Data excerpts:
------------------------------

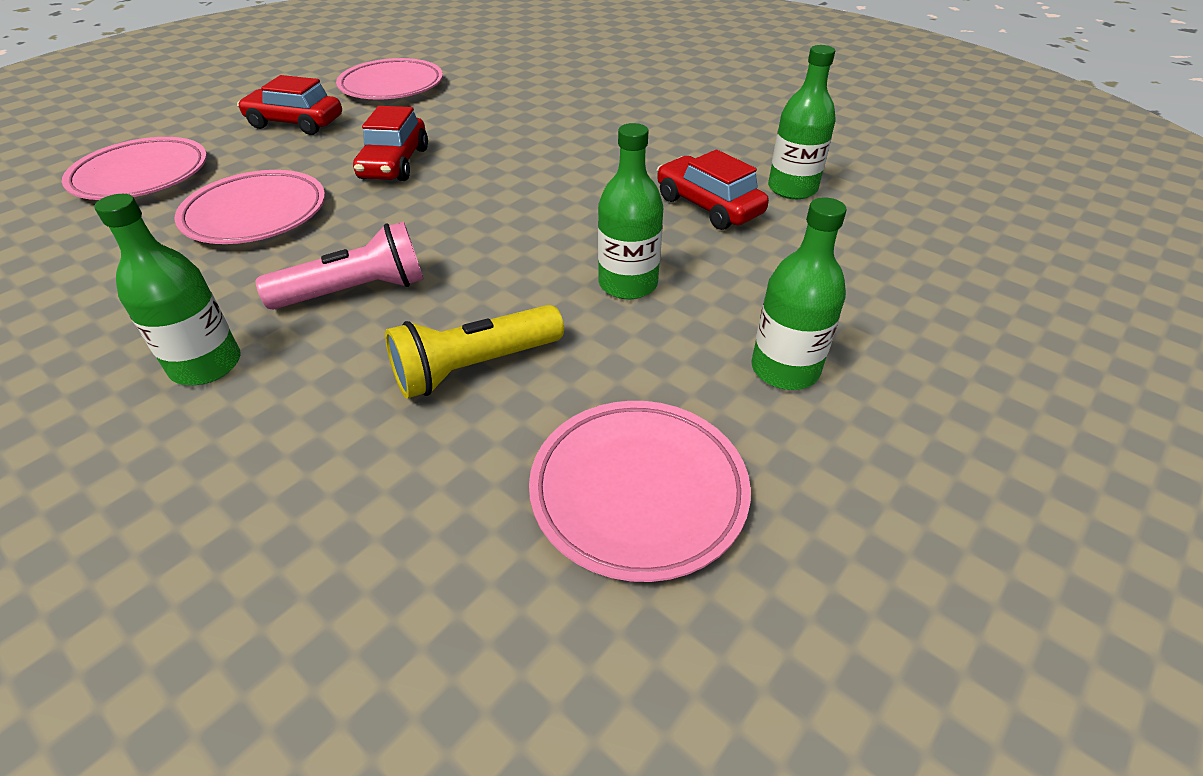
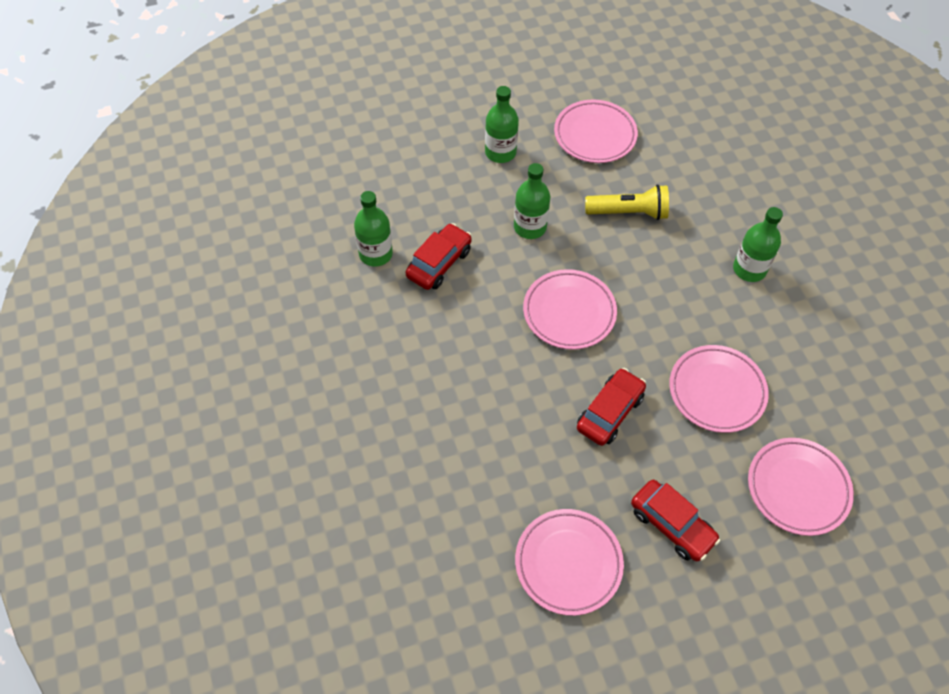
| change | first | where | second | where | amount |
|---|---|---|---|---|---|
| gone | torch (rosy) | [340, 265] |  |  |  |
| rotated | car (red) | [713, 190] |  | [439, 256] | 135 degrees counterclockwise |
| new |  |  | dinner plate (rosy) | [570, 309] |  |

------------------------------

* **Exercise requirements**: Filter the data above, keeping only lines that include the string "rosy".

* **Answer to this task**:
| gone | torch (rosy) | [340, 265] |  |  |  |
| new |  |  | dinner plate (rosy) | [570, 309] |  |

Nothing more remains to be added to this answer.